Below is a listing; retype exactly the lines between the one containing "none -> tan brick C9:F9 level 2" and the one containing "cyan brick I1:K1", inclusive, minus the pictures.

WORKING DATA:
Segment Open
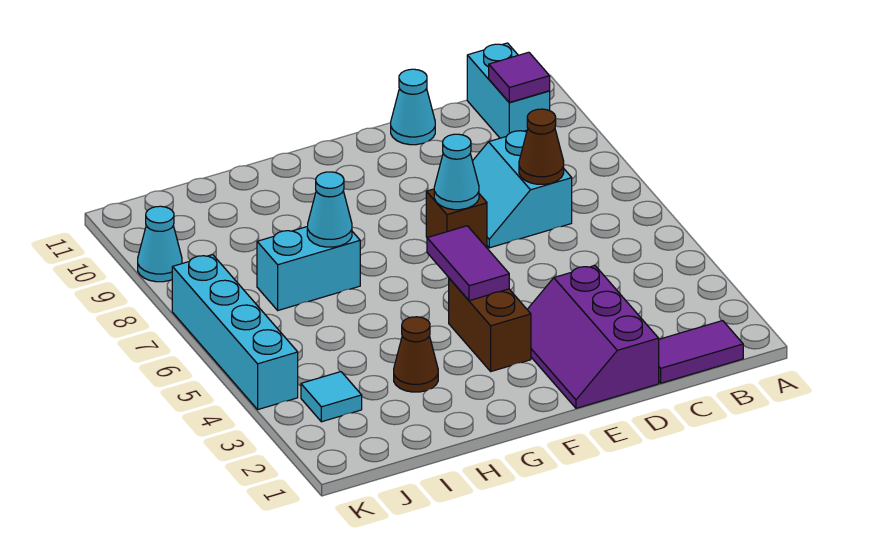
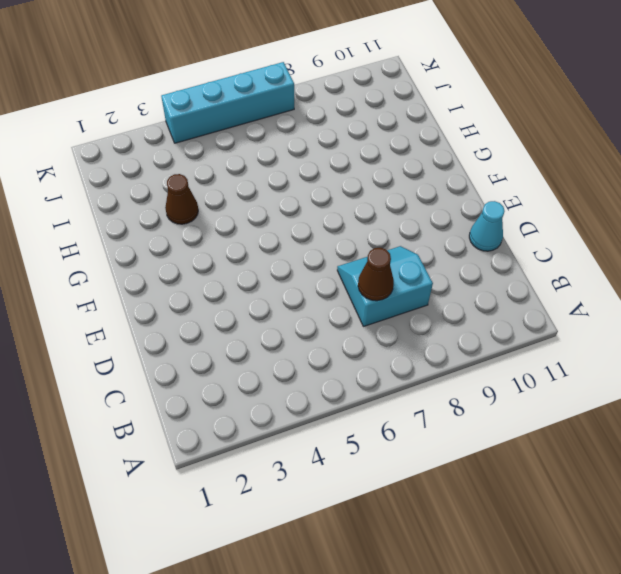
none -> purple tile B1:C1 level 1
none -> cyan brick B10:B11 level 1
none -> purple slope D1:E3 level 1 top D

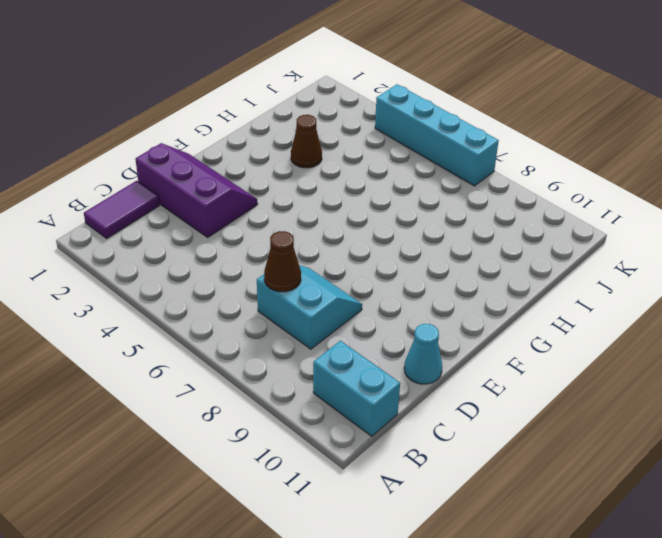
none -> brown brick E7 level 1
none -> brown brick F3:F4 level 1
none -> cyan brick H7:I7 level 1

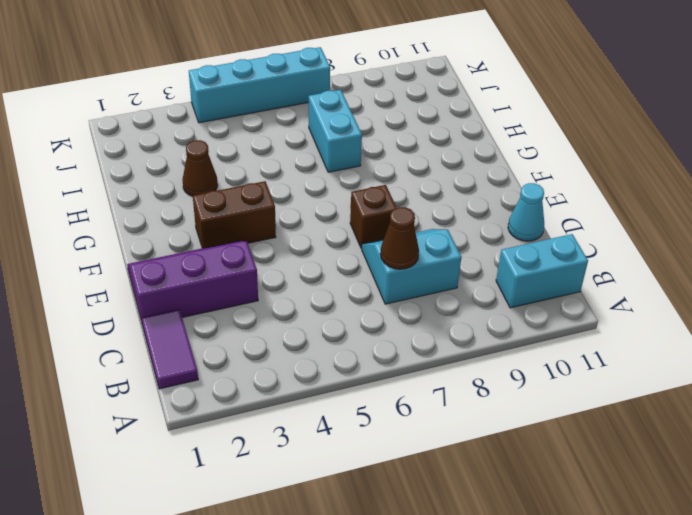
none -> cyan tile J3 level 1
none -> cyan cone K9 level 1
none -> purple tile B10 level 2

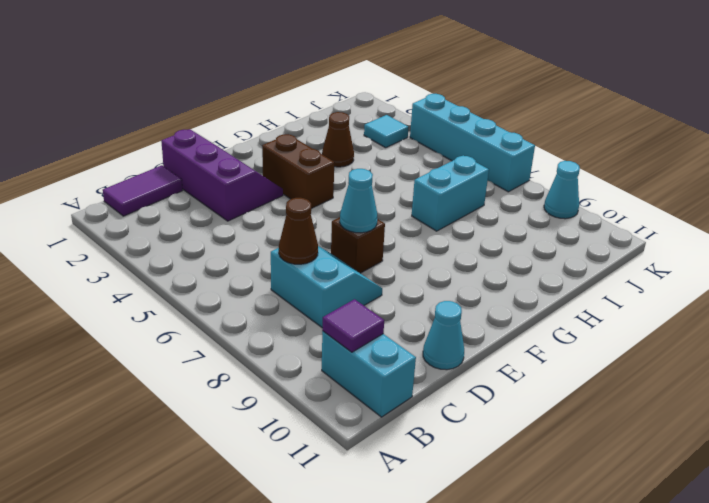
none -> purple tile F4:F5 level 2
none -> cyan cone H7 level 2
Segment Closed
Segment Open
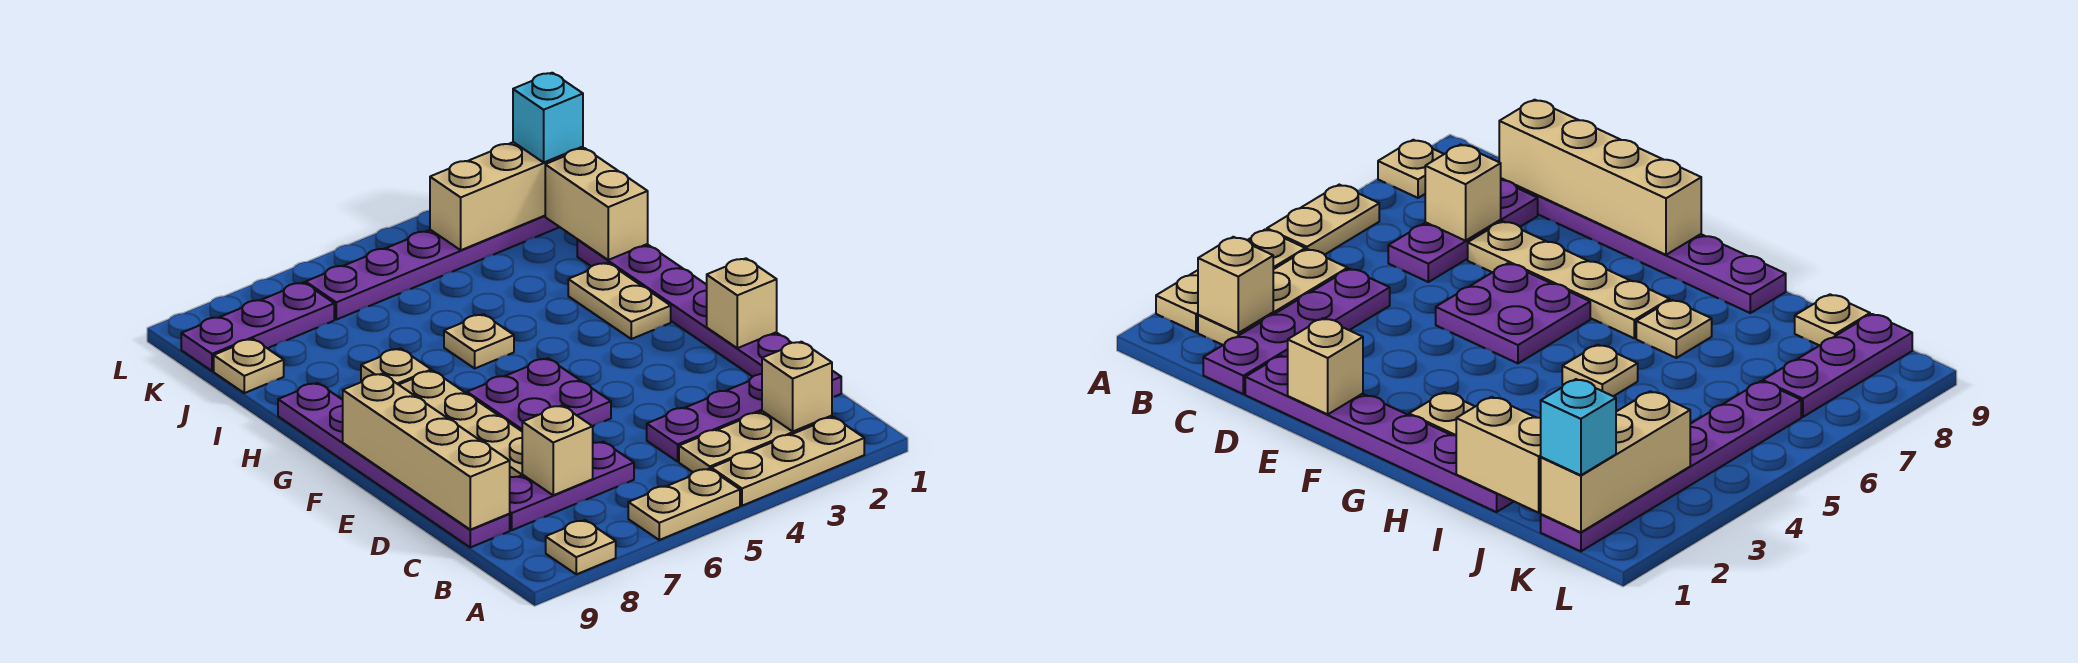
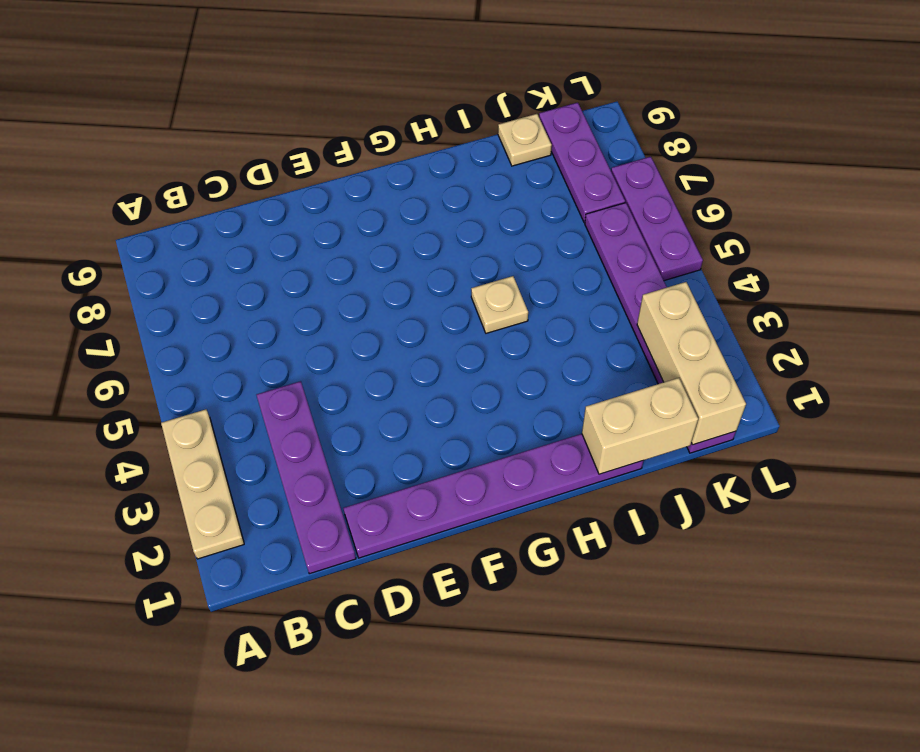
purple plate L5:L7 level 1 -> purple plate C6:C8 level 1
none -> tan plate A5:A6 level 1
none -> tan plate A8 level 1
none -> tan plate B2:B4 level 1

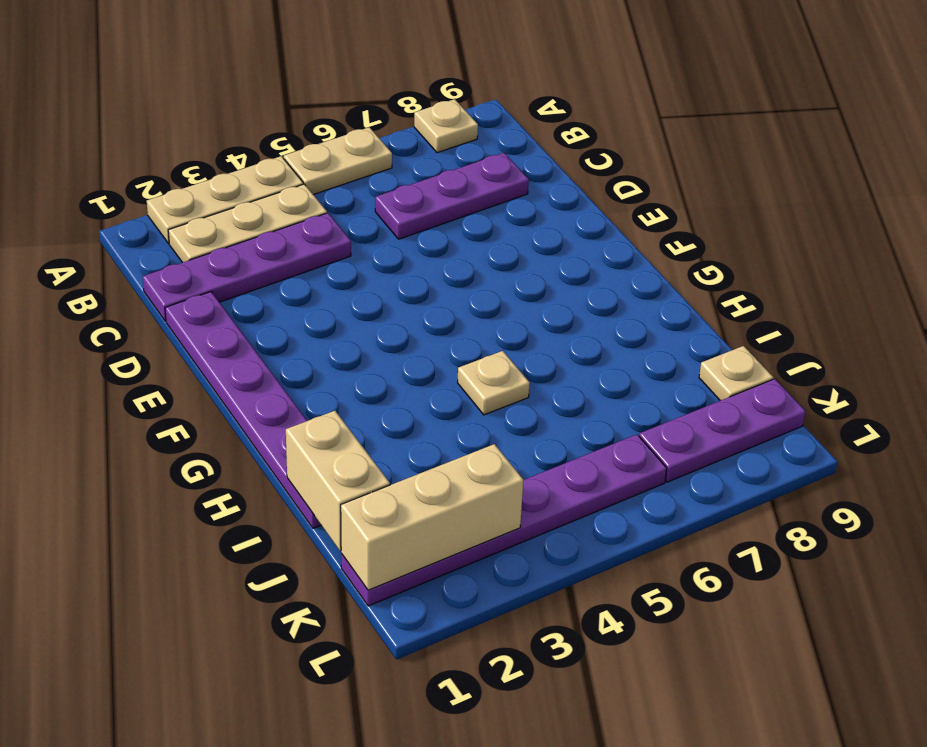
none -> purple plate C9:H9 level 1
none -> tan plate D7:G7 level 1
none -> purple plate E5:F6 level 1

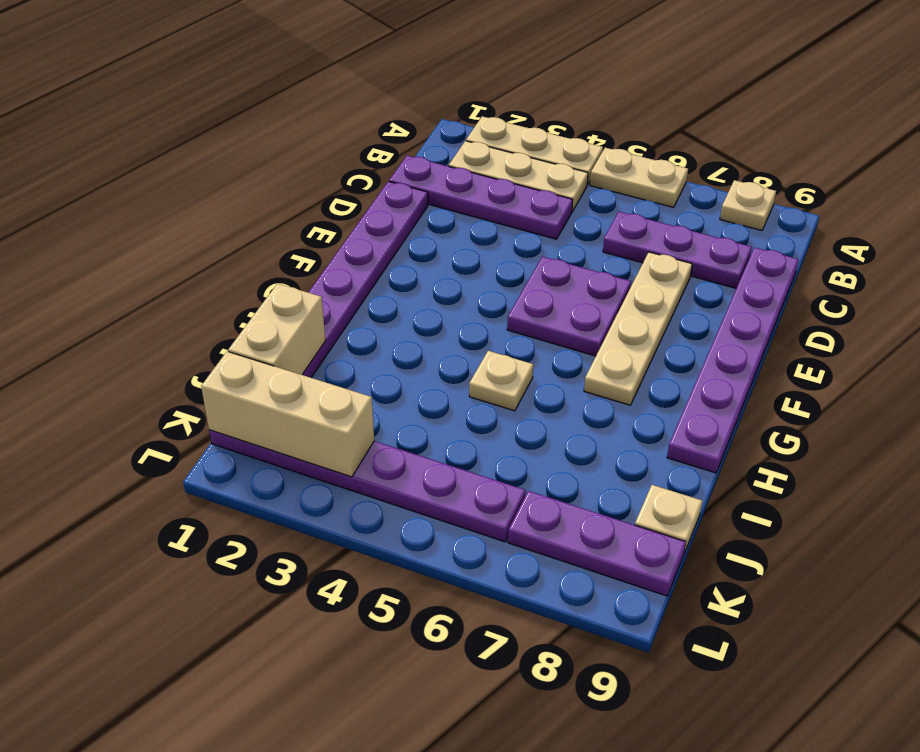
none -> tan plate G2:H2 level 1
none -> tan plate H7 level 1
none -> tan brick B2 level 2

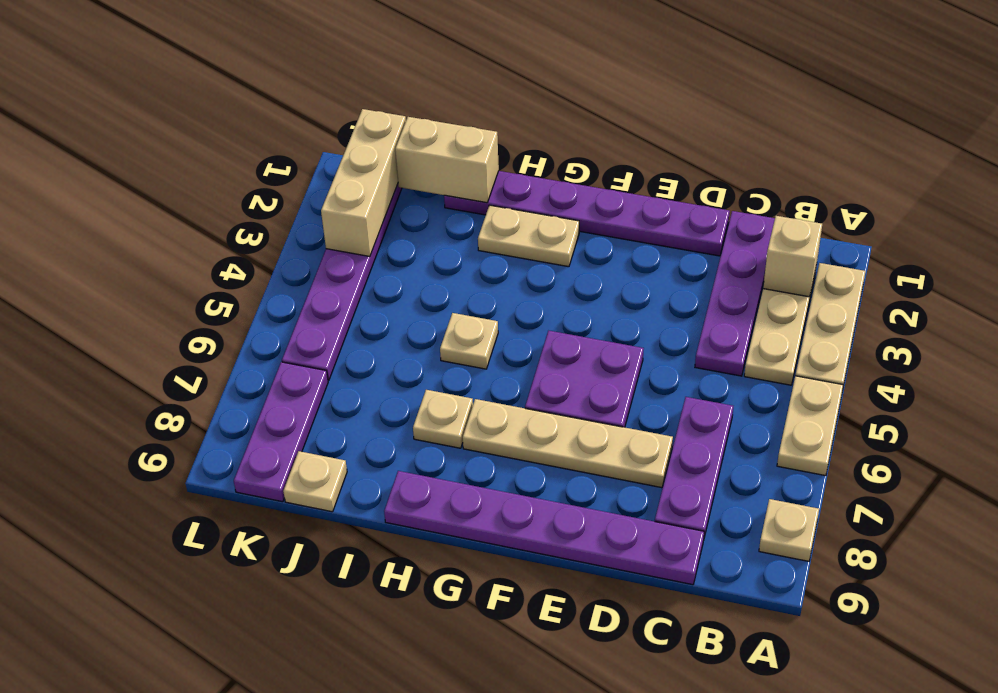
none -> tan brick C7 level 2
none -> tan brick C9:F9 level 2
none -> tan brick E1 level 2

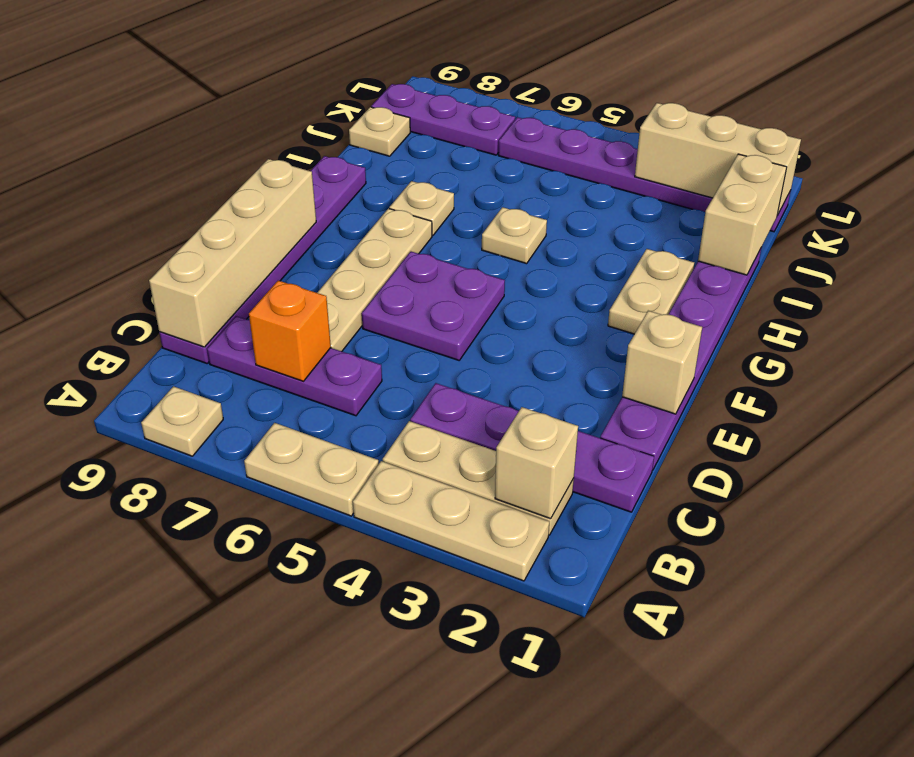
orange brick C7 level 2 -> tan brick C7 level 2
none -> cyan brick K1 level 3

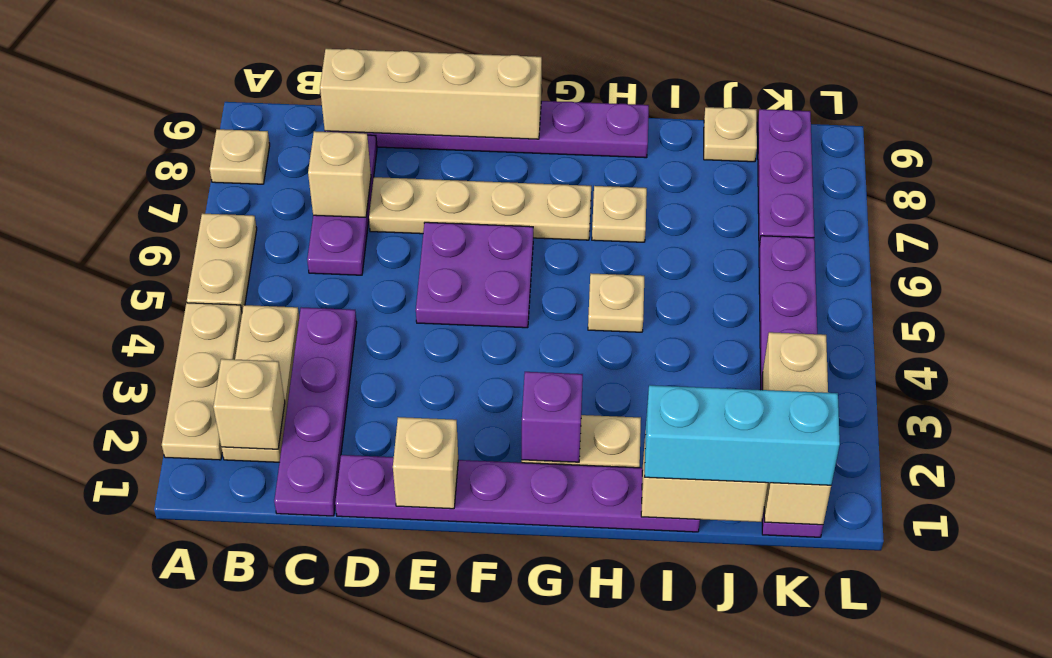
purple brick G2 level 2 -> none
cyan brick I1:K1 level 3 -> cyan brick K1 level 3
Segment Closed
TASK RESPONSE:
none -> tan brick C9:F9 level 2
none -> tan brick E1 level 2

orange brick C7 level 2 -> tan brick C7 level 2
none -> cyan brick K1 level 3

purple brick G2 level 2 -> none
cyan brick I1:K1 level 3 -> cyan brick K1 level 3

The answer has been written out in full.